(Items listed in a dataset)

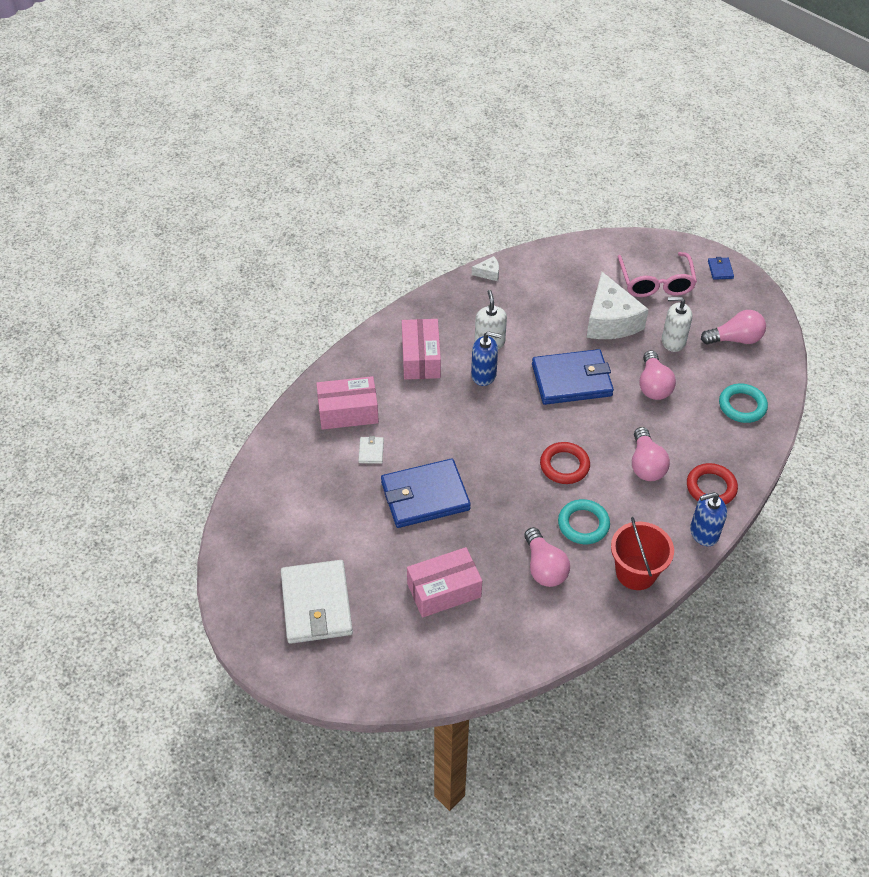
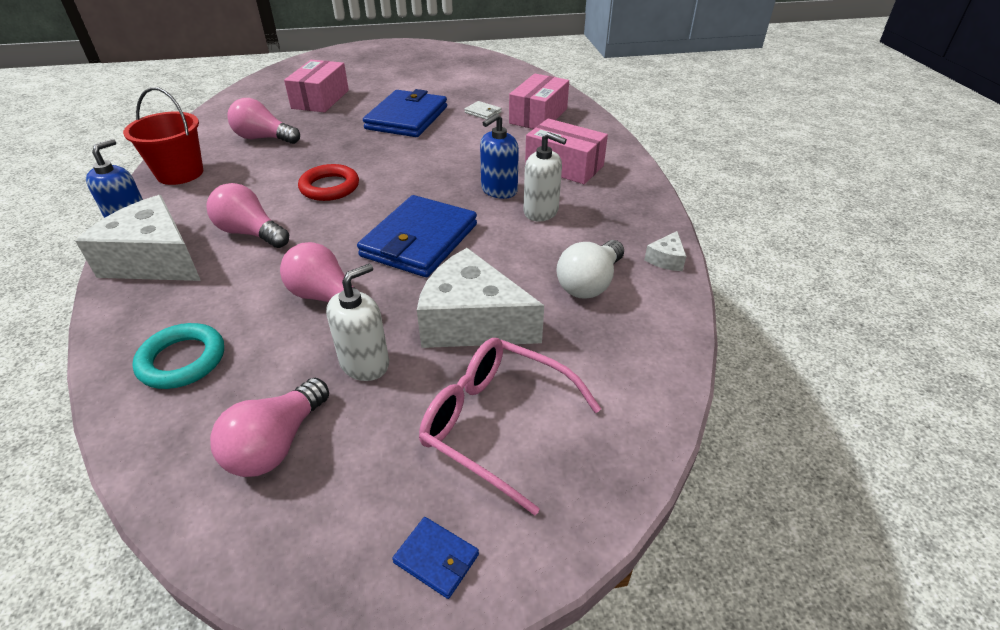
camera: 125 degrees right, 10 degrees down
(316, 604) = (386, 64): white wallet -> none
(538, 293) = (589, 283): none -> white light bulb
(583, 524) = (262, 170): turquoise ring -> none
(711, 487) = (155, 260): red ring -> white cheese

### Directions
From the records above, pull every line that carries the word "white".

### Answer area
(316, 604) = (386, 64): white wallet -> none
(538, 293) = (589, 283): none -> white light bulb
(711, 487) = (155, 260): red ring -> white cheese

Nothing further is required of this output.